What the task asks: Once you find the line with "orange star: (71, 264) -> (120, 228), moved" in the entries below, return exactly every line from it through the line with "green line: (40, 21) -> (29, 13), turned 35".

(Multi-step shape changes)
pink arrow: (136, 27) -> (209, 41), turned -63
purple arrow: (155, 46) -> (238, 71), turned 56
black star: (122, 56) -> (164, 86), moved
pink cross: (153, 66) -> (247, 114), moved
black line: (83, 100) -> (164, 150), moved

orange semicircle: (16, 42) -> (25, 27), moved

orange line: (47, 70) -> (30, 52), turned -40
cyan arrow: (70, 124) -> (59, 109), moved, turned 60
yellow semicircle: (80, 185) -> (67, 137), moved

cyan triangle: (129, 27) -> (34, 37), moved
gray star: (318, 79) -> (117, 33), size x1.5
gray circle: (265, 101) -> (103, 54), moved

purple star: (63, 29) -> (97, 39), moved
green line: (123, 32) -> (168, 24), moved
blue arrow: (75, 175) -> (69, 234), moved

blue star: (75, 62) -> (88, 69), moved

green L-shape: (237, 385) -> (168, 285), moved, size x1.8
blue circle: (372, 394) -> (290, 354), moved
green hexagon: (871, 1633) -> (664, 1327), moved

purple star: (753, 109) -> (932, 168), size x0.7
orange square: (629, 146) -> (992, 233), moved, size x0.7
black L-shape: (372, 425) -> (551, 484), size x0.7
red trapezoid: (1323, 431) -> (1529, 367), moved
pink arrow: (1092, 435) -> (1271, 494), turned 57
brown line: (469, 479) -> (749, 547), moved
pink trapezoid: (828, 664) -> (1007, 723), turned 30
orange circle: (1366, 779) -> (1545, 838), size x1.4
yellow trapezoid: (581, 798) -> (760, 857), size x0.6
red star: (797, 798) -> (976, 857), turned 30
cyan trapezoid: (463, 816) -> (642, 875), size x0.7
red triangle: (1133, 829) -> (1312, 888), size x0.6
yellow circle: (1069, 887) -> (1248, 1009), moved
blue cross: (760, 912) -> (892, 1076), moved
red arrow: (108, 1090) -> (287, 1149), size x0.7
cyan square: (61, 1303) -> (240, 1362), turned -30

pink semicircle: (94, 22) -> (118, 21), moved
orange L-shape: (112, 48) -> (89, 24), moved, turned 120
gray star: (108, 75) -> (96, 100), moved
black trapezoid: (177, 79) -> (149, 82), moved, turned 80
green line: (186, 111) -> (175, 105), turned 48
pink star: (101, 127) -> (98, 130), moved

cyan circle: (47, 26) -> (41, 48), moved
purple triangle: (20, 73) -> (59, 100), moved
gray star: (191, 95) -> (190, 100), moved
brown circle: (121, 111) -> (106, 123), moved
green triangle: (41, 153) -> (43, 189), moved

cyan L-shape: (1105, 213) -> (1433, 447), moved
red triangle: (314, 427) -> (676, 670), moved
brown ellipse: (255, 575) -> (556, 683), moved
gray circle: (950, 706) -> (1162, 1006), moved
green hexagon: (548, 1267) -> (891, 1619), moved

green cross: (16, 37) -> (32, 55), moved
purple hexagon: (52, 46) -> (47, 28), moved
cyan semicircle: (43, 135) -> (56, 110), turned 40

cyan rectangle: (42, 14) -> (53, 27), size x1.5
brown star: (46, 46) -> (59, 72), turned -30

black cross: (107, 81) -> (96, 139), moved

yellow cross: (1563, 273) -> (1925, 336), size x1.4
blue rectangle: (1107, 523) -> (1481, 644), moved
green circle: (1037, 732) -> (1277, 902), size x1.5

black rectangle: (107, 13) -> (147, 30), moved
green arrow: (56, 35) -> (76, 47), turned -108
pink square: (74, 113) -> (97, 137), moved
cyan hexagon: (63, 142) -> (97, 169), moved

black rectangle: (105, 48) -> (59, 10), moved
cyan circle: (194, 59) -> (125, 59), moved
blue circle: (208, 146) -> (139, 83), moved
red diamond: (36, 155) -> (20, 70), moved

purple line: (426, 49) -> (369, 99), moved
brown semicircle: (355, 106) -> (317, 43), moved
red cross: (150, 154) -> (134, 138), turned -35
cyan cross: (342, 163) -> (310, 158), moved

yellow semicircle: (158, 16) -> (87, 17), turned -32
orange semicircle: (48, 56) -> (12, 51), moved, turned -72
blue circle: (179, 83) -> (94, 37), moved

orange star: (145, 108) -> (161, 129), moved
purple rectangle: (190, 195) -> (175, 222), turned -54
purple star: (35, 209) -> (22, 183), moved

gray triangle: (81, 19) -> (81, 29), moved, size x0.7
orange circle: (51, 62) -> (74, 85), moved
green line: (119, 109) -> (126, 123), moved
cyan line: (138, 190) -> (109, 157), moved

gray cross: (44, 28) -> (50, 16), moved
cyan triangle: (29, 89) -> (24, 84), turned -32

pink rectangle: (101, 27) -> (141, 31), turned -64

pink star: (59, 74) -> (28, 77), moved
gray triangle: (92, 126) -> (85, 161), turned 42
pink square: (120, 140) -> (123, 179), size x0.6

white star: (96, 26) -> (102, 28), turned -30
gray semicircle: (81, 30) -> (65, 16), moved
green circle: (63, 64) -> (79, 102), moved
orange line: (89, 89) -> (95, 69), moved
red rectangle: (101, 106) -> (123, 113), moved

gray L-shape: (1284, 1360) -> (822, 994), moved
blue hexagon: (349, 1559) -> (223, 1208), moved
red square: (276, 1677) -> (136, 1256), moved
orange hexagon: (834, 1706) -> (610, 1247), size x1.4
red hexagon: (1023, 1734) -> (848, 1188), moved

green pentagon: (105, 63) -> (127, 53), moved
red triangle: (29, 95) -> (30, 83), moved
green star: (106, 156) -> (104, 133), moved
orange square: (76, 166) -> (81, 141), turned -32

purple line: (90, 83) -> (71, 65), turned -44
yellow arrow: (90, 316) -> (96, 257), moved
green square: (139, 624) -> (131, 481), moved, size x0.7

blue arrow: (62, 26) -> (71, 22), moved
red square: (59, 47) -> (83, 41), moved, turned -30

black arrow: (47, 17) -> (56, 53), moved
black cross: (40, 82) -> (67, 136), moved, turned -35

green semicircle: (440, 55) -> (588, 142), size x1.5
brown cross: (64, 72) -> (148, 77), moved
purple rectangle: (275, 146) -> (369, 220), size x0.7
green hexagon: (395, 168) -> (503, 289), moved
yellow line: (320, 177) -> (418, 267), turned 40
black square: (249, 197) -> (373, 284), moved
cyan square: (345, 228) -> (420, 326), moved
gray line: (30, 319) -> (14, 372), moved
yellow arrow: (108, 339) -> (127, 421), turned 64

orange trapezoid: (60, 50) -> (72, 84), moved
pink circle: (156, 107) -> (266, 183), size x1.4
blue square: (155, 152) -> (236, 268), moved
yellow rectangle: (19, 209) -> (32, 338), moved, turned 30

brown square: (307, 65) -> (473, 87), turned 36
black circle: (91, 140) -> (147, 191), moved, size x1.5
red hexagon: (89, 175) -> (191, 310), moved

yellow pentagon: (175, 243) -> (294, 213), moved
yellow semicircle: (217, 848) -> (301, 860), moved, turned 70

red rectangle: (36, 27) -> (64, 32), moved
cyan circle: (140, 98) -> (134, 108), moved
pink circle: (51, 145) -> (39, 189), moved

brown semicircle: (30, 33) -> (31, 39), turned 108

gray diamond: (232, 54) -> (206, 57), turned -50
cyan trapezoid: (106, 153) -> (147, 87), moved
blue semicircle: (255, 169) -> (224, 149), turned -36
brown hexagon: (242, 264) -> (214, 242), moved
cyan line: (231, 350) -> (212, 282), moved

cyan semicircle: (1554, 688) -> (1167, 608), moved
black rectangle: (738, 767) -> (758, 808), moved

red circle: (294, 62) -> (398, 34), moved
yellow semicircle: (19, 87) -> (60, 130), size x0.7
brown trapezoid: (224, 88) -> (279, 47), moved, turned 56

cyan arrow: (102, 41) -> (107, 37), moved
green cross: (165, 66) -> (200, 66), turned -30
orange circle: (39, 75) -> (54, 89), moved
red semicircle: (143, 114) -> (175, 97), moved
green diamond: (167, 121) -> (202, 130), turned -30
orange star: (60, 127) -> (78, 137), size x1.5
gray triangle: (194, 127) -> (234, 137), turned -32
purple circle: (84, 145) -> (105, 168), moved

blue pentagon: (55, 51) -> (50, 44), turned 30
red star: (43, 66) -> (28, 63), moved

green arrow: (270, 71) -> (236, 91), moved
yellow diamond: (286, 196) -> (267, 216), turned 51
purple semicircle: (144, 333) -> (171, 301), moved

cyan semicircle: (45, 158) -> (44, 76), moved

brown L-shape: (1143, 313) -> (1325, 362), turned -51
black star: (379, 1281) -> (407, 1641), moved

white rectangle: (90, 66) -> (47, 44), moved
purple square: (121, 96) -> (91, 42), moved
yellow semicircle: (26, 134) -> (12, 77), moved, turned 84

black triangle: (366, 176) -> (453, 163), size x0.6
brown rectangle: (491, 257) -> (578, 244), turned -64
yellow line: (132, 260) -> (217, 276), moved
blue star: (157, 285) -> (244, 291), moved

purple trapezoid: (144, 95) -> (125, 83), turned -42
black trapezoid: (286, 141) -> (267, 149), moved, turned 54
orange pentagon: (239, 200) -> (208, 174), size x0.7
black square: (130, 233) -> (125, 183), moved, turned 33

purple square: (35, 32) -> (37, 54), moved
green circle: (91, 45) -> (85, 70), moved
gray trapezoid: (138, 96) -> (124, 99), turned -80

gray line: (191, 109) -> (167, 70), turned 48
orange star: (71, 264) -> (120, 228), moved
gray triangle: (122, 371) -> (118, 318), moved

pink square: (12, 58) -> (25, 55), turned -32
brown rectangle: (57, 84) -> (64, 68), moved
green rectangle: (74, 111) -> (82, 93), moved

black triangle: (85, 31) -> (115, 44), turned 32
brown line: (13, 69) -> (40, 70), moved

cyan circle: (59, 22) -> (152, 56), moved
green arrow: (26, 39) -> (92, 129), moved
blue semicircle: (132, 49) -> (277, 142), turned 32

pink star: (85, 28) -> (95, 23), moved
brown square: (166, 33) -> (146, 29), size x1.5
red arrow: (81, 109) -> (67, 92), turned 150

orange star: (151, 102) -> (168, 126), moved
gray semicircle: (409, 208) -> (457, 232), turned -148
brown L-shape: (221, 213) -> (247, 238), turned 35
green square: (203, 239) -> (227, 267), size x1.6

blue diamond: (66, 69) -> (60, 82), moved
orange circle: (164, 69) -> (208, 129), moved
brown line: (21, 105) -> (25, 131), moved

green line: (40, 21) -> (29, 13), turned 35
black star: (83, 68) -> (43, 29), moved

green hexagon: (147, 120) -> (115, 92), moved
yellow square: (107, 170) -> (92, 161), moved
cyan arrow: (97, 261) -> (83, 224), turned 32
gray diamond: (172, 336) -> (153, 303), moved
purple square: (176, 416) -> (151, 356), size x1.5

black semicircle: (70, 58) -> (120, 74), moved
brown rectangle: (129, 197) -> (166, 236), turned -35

Exercise solution:
orange star: (71, 264) -> (120, 228), moved
gray triangle: (122, 371) -> (118, 318), moved

pink square: (12, 58) -> (25, 55), turned -32
brown rectangle: (57, 84) -> (64, 68), moved
green rectangle: (74, 111) -> (82, 93), moved

black triangle: (85, 31) -> (115, 44), turned 32
brown line: (13, 69) -> (40, 70), moved

cyan circle: (59, 22) -> (152, 56), moved
green arrow: (26, 39) -> (92, 129), moved
blue semicircle: (132, 49) -> (277, 142), turned 32

pink star: (85, 28) -> (95, 23), moved
brown square: (166, 33) -> (146, 29), size x1.5
red arrow: (81, 109) -> (67, 92), turned 150

orange star: (151, 102) -> (168, 126), moved
gray semicircle: (409, 208) -> (457, 232), turned -148
brown L-shape: (221, 213) -> (247, 238), turned 35
green square: (203, 239) -> (227, 267), size x1.6

blue diamond: (66, 69) -> (60, 82), moved
orange circle: (164, 69) -> (208, 129), moved
brown line: (21, 105) -> (25, 131), moved

green line: (40, 21) -> (29, 13), turned 35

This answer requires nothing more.